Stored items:

################

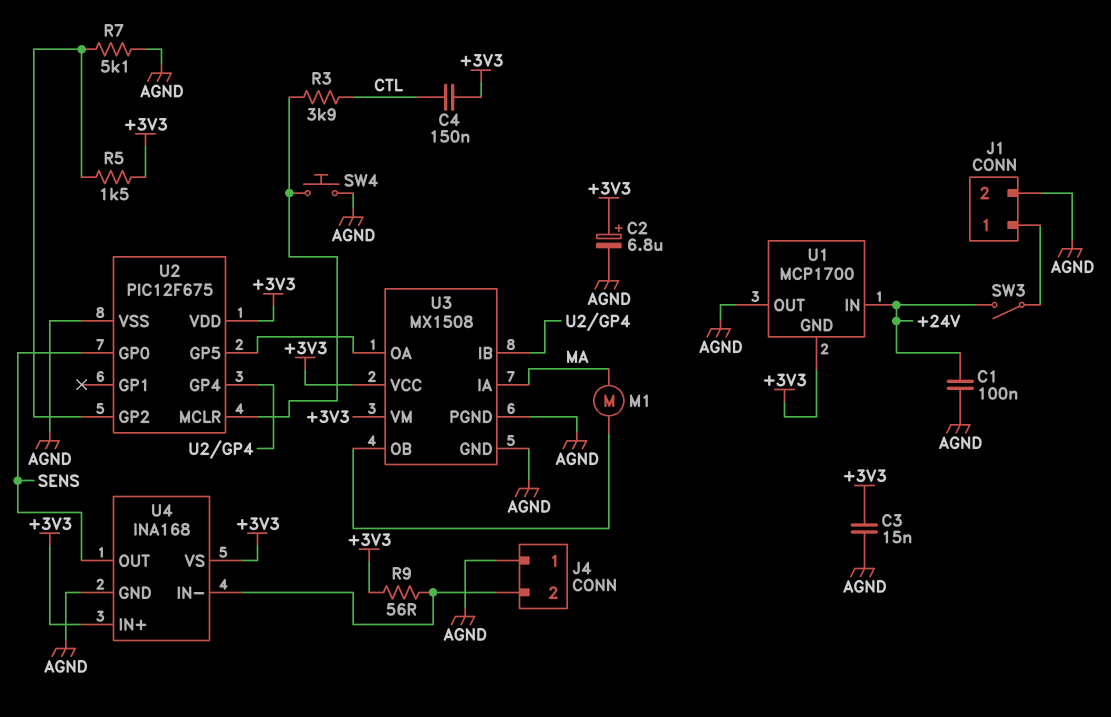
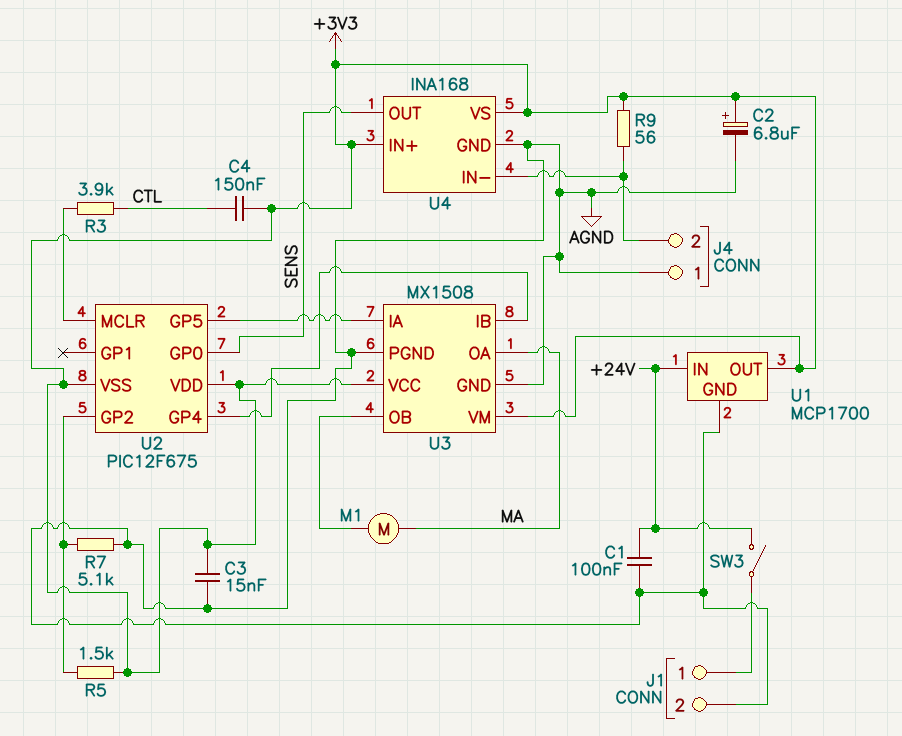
SW4: button (AGND, U2/MCLR) -> none
U1 pin GND: +3V3 -> AGND
U1 pin OUT: AGND -> +3V3
U2 pin VSS: AGND -> +3V3
U3 pin IA: MA -> U2/GP5
U3 pin OA: U2/GP5 -> MA

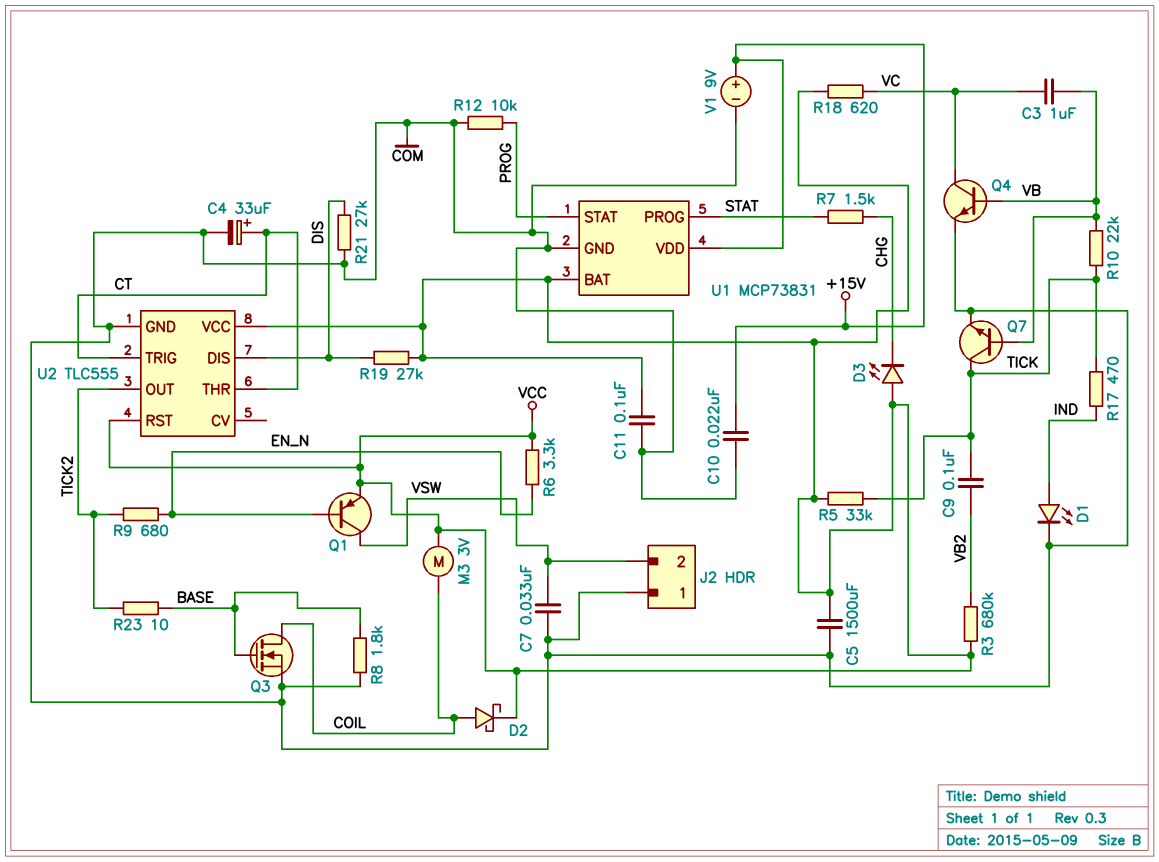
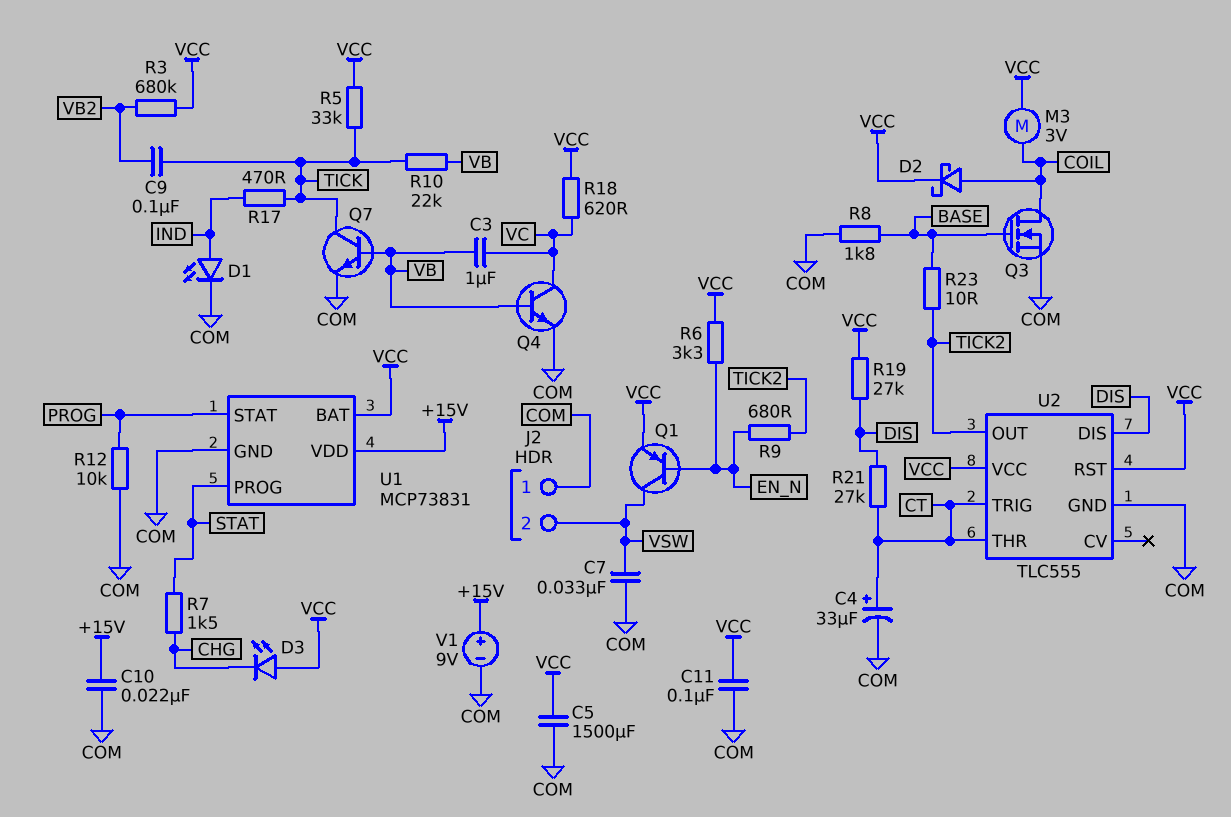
R21: 27k (COM, DIS) -> 27k (CT, DIS)

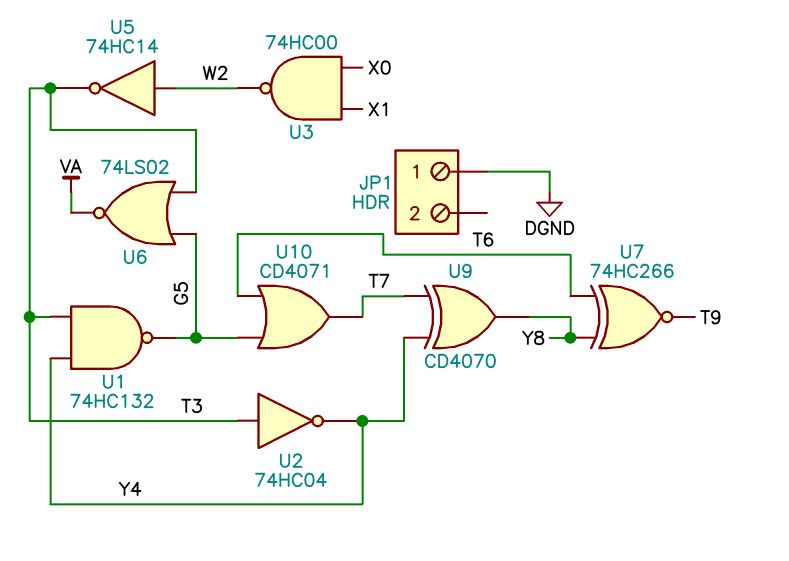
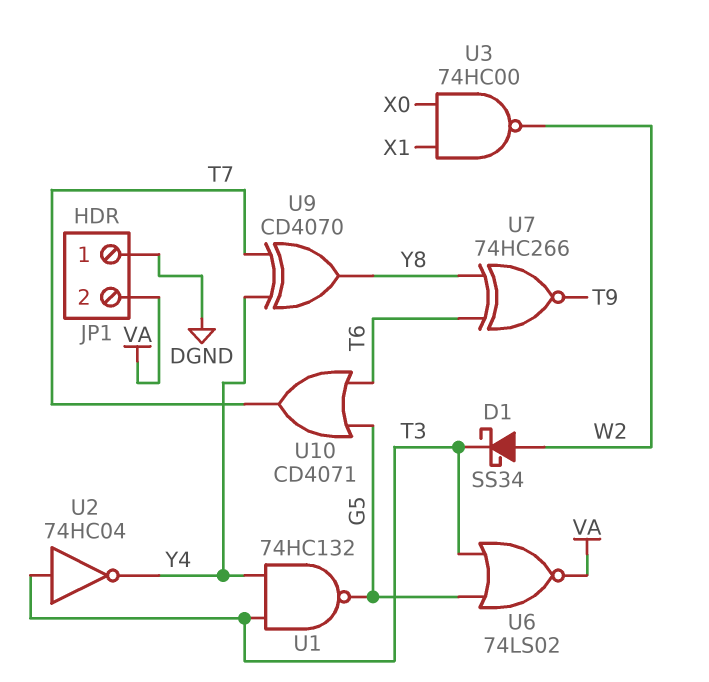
D1: none -> schottky SS34 (A W2, K T3)
JP1 pin 2: none -> VA
U5: NOT 74HC14 (in W2, out T3) -> none

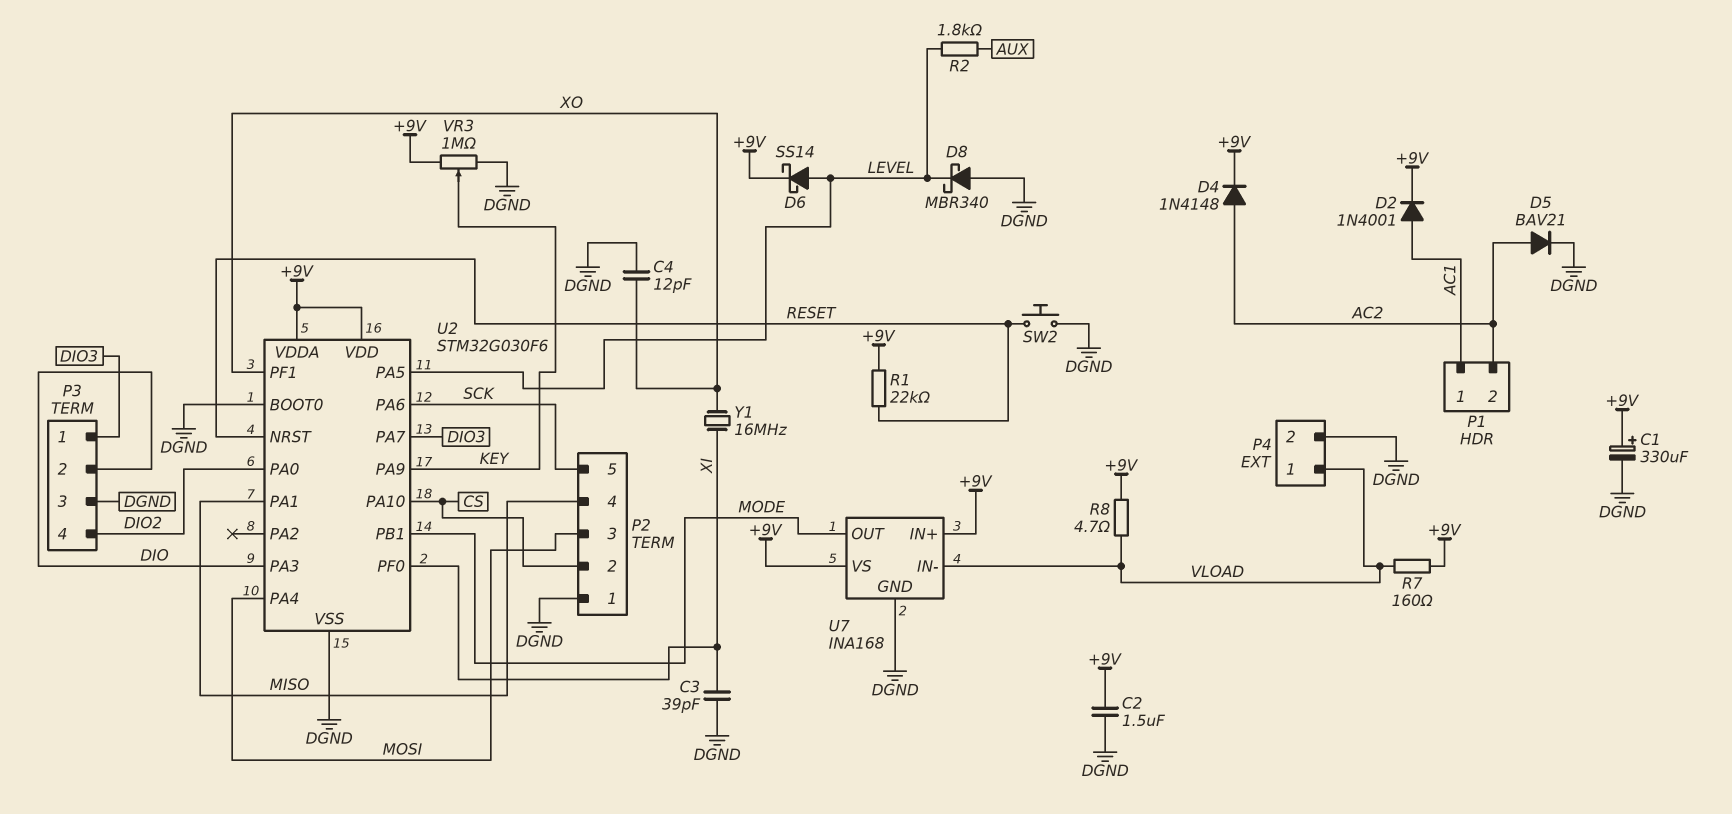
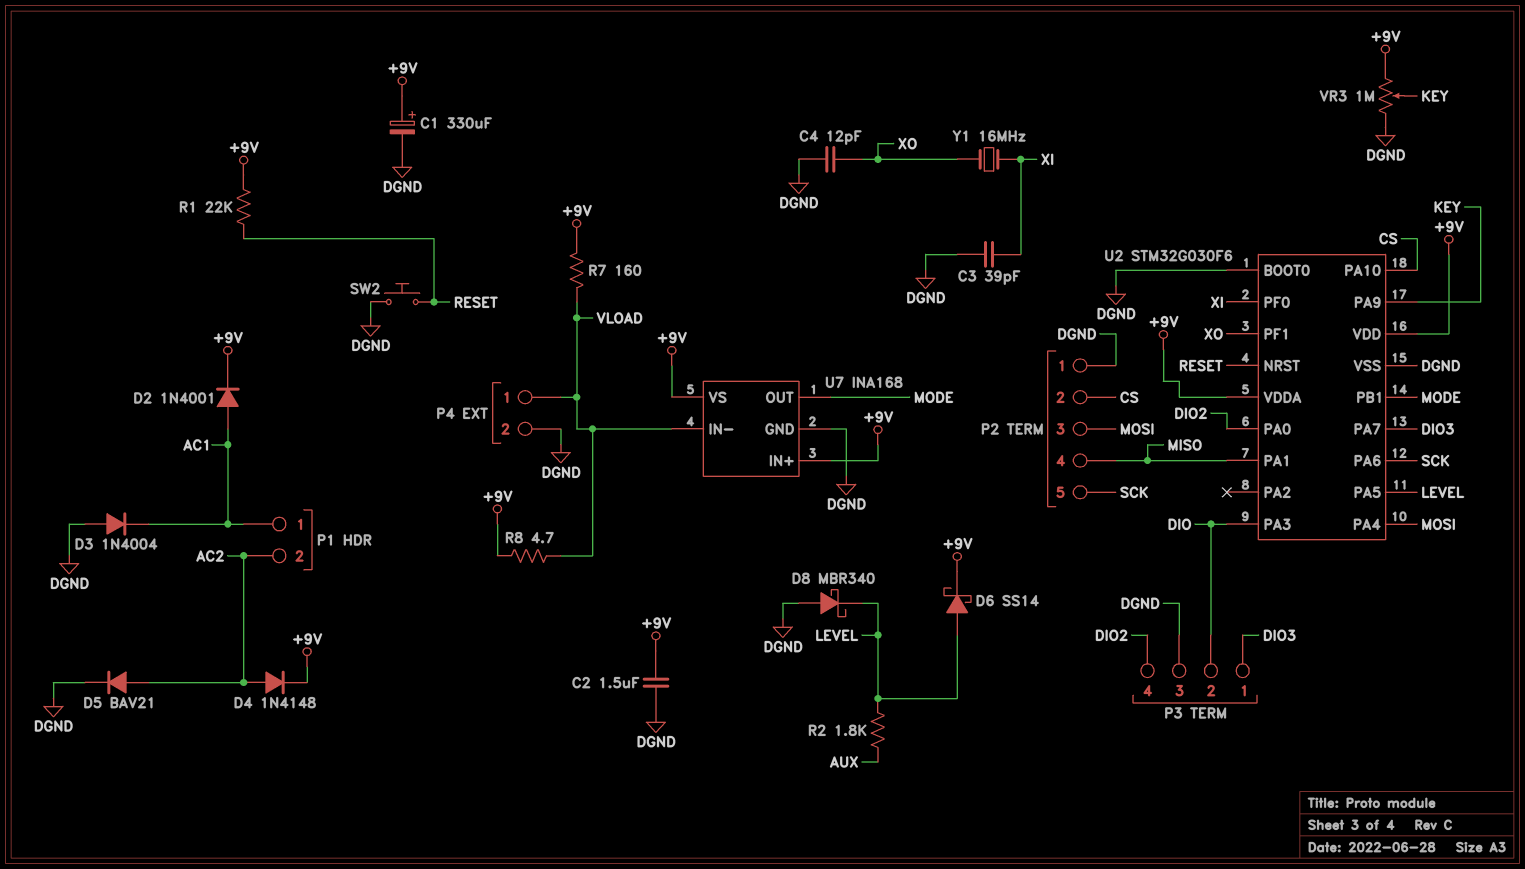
D3: none -> diode 1N4004 (A DGND, K AC1)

################

* _TASK STATEMENT_
Take the entries above and copy out all lines with the string "AGND".

* _THE COMPLETED TASK_
SW4: button (AGND, U2/MCLR) -> none
U1 pin GND: +3V3 -> AGND
U1 pin OUT: AGND -> +3V3
U2 pin VSS: AGND -> +3V3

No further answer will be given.